## [WHAT YOU NEED TO DO]
The entries are to be repeated exactly, with all pictures omitted.

## [INPUT RECORDS]
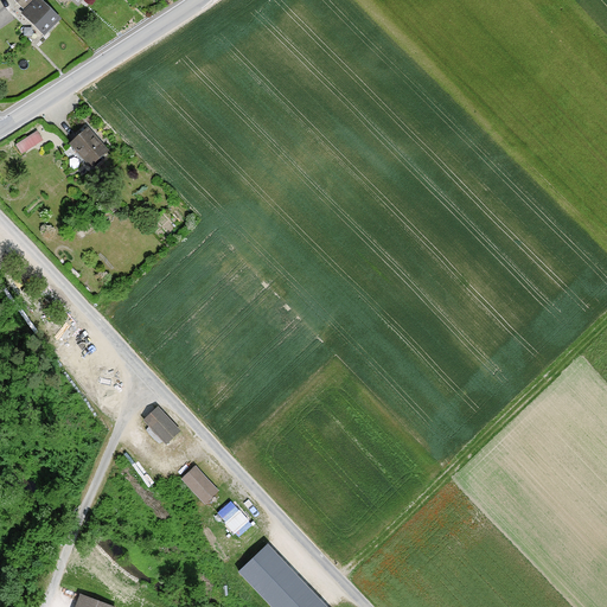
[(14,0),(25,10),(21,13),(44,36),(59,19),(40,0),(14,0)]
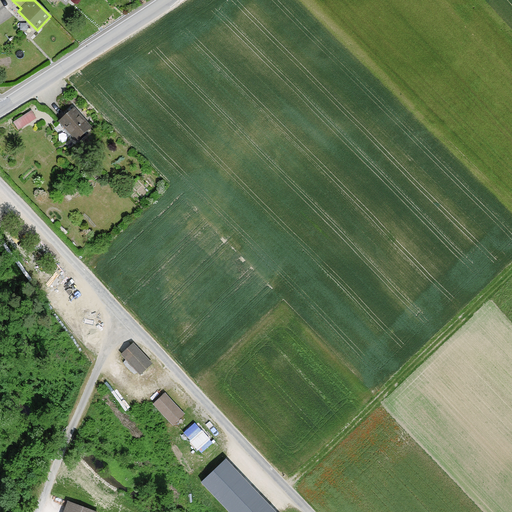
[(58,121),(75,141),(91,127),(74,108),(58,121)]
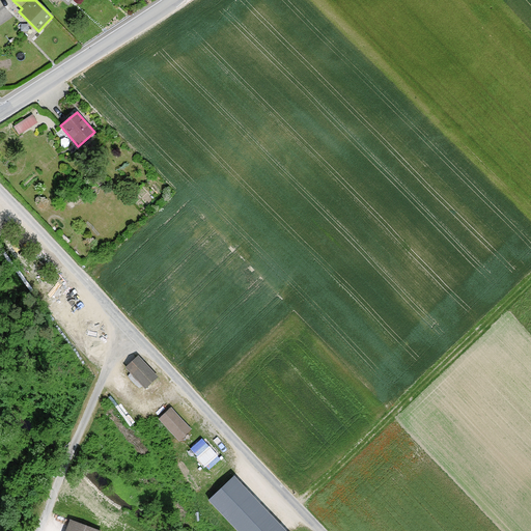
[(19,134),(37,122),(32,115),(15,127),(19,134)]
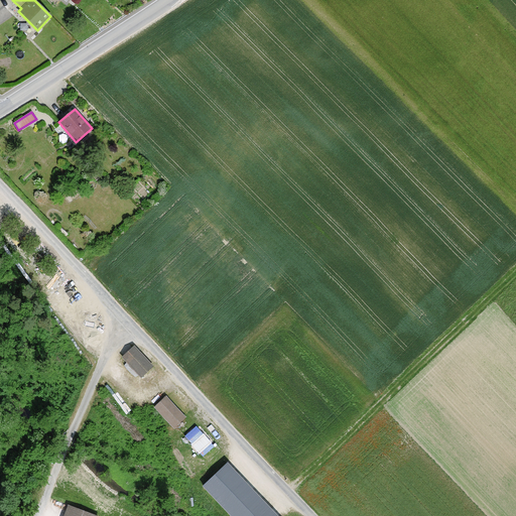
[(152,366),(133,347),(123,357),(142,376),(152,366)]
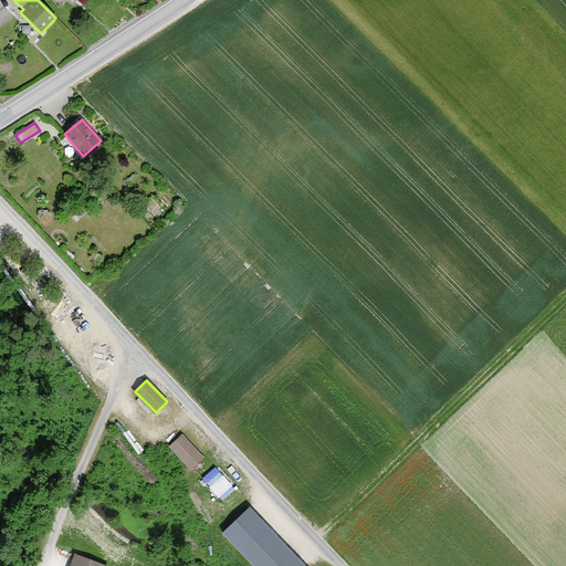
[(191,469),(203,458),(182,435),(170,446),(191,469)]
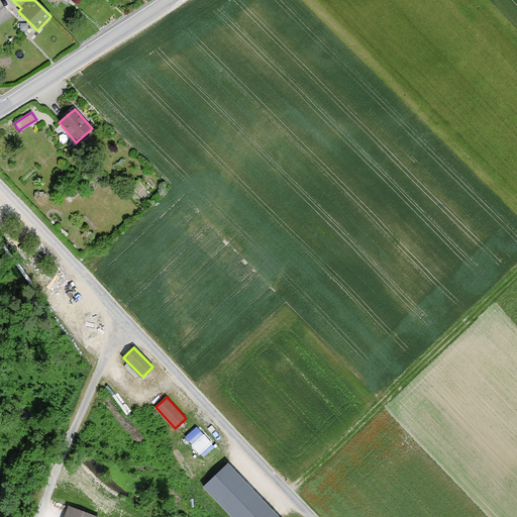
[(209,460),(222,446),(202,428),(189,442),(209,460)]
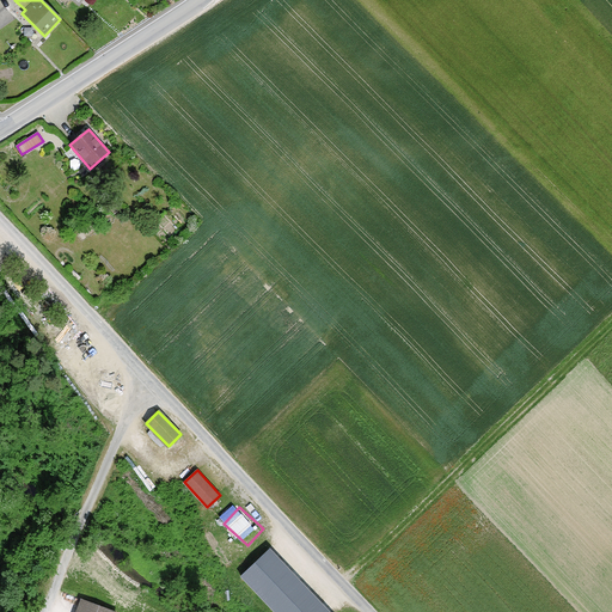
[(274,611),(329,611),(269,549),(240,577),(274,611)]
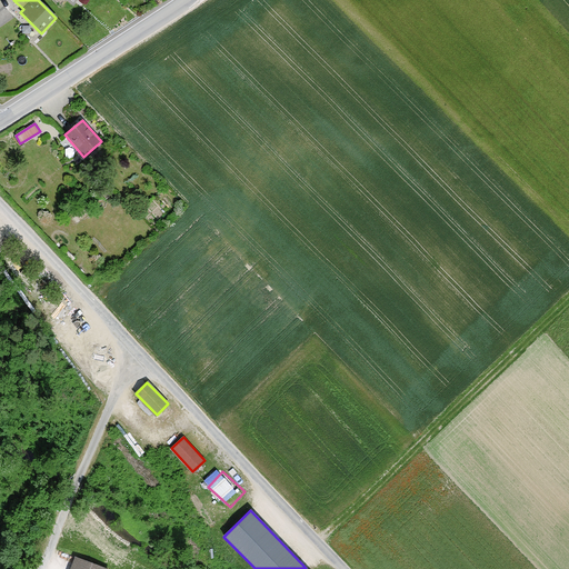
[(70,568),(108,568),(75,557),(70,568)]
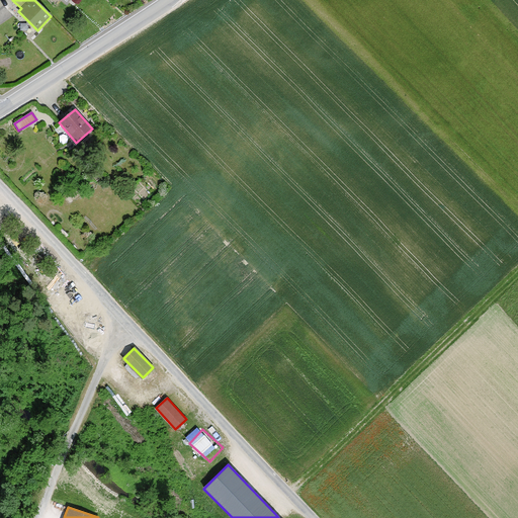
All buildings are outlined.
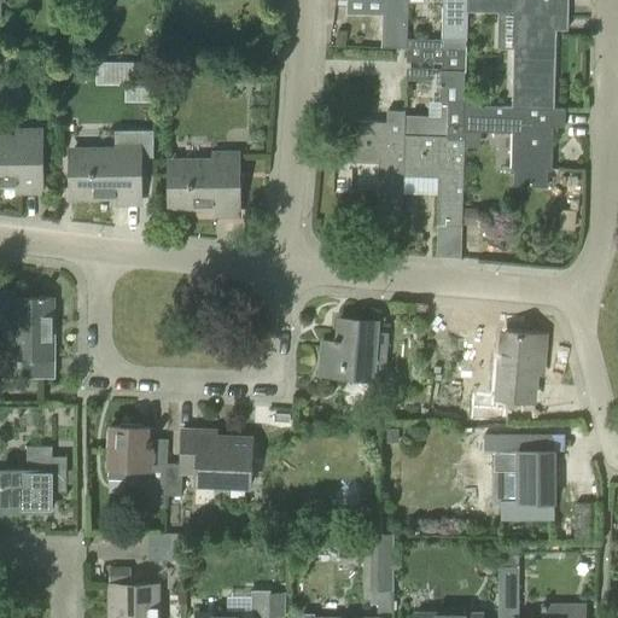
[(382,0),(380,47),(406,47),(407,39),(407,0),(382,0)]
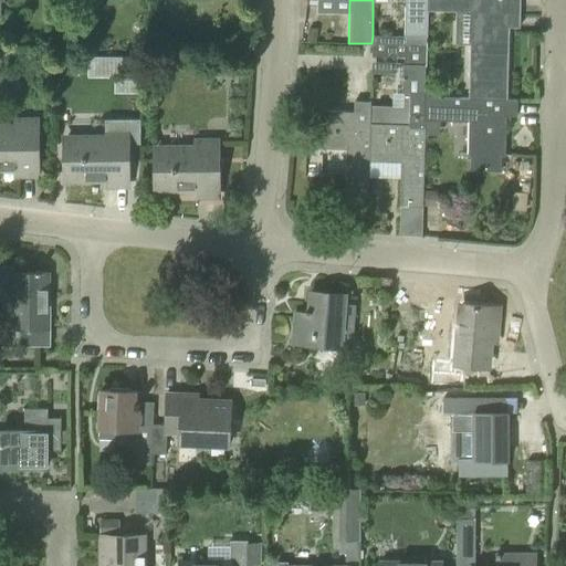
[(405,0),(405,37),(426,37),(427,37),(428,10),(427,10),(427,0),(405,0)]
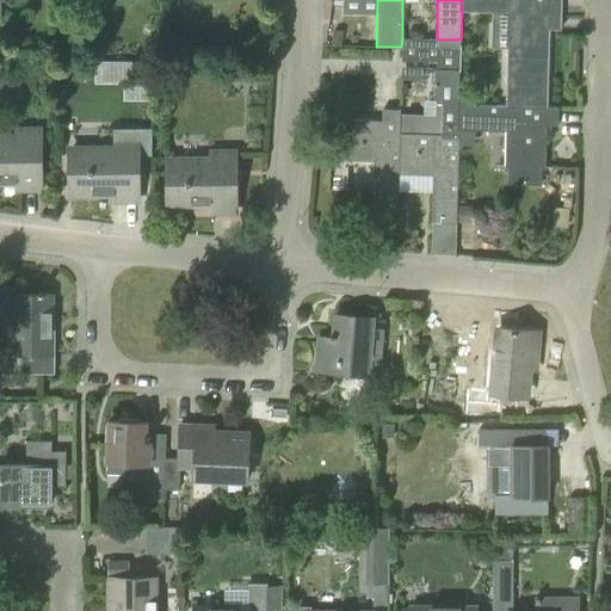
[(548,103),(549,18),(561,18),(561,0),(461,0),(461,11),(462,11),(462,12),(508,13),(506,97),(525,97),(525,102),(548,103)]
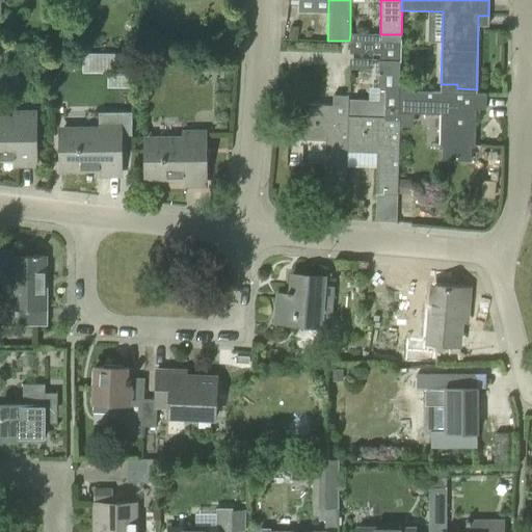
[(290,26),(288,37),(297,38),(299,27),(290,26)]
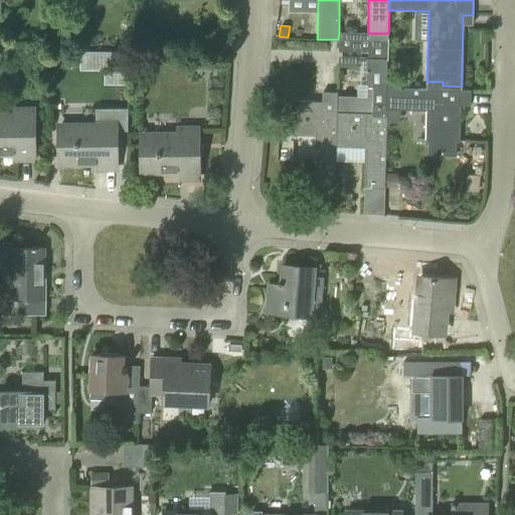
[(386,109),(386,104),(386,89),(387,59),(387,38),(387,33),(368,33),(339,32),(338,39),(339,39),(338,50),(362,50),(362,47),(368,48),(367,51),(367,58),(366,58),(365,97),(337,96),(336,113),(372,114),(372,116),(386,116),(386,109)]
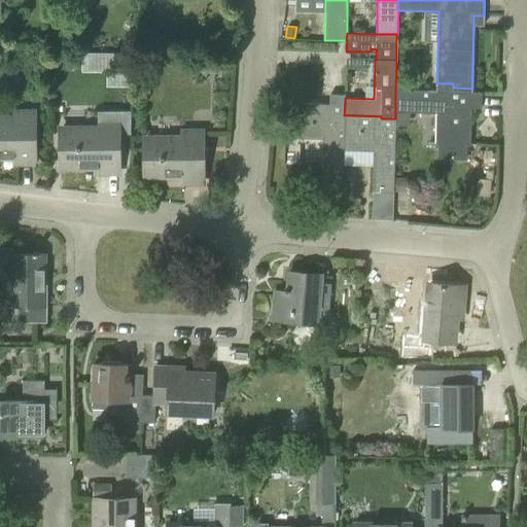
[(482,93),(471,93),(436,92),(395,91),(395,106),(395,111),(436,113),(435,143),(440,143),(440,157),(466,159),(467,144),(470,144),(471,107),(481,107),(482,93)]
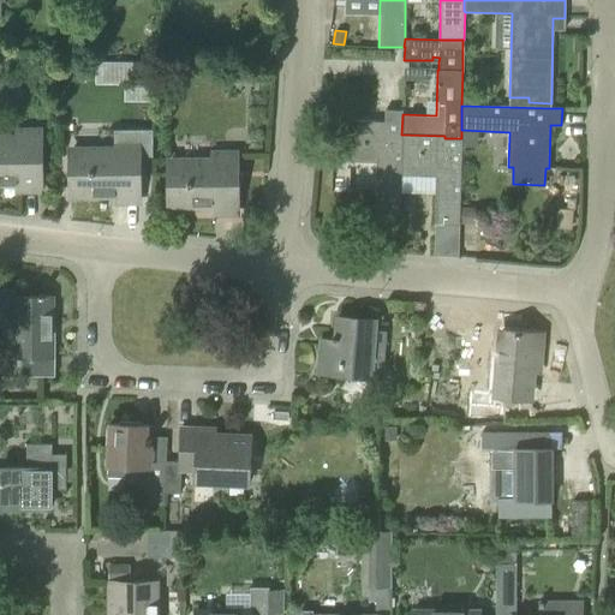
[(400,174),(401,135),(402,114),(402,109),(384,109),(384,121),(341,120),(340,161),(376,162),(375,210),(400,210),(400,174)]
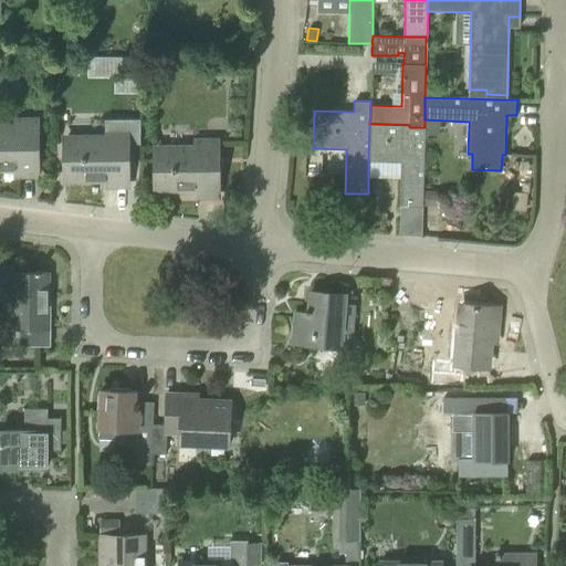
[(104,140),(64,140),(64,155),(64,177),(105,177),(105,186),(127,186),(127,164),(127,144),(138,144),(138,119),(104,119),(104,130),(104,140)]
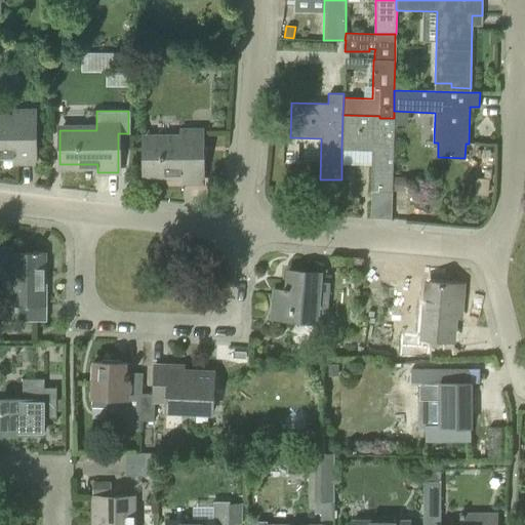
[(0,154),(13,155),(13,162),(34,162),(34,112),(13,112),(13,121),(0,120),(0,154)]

## [RESPONSE AREA]
[(14,0),(25,10),(21,13),(44,36),(59,19),(40,0),(14,0)]
[(58,121),(75,141),(91,127),(74,108),(58,121)]
[(19,134),(37,122),(32,115),(15,127),(19,134)]
[(152,366),(133,347),(123,357),(142,376),(152,366)]
[(191,469),(203,458),(182,435),(170,446),(191,469)]
[(209,460),(222,446),(202,428),(189,442),(209,460)]
[(274,611),(329,611),(269,549),(240,577),(274,611)]
[(70,568),(108,568),(75,557),(70,568)]
All buildings are outlined.
[(382,0),(380,47),(406,47),(407,39),(407,0),(382,0)]
[(405,0),(405,37),(426,37),(427,37),(428,10),(427,10),(427,0),(405,0)]
[(548,103),(549,18),(561,18),(561,0),(461,0),(461,11),(462,11),(462,12),(508,13),(506,97),(525,97),(525,102),(548,103)]
[(290,26),(288,37),(297,38),(299,27),(290,26)]
[(386,109),(386,104),(386,89),(387,59),(387,38),(387,33),(368,33),(339,32),(338,39),(339,39),(338,50),(362,50),(362,47),(368,48),(367,51),(367,58),(366,58),(365,97),(337,96),(336,113),(372,114),(372,116),(386,116),(386,109)]
[(482,93),(471,93),(436,92),(395,91),(395,106),(395,111),(436,113),(435,143),(440,143),(440,157),(466,159),(467,144),(470,144),(471,107),(481,107),(482,93)]
[(400,174),(401,135),(402,114),(402,109),(384,109),(384,121),(341,120),(340,161),(376,162),(375,210),(400,210),(400,174)]
[(104,140),(64,140),(64,155),(64,177),(105,177),(105,186),(127,186),(127,164),(127,144),(138,144),(138,119),(104,119),(104,130),(104,140)]
[(0,154),(13,155),(13,162),(34,162),(34,112),(13,112),(13,121),(0,120),(0,154)]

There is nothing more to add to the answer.